(Object correspondence data)

━━━━

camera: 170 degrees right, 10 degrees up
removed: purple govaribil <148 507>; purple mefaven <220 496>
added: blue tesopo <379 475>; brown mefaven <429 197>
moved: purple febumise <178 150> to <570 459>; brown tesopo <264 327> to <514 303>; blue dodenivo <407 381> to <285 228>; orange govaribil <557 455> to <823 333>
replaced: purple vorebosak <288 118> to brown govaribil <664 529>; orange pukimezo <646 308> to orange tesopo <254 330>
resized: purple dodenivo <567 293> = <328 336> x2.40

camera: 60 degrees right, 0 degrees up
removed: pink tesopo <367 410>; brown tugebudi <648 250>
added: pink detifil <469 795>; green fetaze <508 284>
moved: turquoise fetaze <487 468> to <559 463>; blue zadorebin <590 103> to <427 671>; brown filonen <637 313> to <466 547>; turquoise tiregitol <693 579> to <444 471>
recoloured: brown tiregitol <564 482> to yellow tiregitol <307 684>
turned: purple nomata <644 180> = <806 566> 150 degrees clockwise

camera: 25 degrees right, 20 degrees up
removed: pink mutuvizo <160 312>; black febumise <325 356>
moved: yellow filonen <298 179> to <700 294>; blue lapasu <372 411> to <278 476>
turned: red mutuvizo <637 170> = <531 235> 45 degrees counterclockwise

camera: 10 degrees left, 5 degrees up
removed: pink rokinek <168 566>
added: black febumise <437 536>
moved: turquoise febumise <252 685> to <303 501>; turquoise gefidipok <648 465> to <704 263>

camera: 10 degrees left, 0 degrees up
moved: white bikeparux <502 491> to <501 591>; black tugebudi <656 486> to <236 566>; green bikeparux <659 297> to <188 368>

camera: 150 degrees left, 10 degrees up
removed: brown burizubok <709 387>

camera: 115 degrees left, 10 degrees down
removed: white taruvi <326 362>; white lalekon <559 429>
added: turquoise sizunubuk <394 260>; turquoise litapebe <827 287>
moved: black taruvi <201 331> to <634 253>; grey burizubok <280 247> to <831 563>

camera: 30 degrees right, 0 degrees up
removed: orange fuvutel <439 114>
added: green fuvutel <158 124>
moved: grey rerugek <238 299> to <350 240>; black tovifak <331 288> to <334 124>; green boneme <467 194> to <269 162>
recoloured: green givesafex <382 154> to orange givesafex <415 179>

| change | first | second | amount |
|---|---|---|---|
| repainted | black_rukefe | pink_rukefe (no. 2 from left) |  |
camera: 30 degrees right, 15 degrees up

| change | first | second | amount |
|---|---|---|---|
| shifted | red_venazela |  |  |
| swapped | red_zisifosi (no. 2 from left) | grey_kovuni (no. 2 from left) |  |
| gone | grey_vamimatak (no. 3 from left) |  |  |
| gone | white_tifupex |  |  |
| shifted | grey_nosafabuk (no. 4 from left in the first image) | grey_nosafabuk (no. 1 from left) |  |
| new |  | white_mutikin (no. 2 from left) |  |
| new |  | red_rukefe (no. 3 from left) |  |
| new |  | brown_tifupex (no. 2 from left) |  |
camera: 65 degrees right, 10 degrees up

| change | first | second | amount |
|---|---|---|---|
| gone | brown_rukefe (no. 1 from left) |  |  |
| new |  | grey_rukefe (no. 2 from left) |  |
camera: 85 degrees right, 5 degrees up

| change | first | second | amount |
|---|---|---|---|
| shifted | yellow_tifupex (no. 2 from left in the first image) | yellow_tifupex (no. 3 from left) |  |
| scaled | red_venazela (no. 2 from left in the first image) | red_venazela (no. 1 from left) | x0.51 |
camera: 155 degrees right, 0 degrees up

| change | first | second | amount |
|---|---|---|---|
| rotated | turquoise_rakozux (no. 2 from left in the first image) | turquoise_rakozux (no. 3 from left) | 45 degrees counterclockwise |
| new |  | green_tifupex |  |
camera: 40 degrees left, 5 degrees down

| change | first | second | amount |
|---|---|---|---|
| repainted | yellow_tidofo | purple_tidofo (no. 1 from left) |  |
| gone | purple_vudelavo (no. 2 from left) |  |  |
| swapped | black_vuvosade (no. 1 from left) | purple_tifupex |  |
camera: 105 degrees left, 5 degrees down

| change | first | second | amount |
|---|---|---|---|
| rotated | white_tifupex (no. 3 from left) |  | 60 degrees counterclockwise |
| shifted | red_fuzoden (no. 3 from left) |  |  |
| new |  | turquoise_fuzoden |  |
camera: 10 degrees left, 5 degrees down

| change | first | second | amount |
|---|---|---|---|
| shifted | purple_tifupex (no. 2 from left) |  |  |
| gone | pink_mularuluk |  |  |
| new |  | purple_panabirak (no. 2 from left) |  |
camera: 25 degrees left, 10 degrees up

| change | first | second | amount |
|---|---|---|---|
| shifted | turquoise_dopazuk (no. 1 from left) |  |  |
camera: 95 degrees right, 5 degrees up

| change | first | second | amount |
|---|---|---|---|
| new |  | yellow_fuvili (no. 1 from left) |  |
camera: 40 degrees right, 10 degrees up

━━━━

What needs to be done:
Give the number of lines above that include "mefaven". Write nothing else.

Solved exercise:
2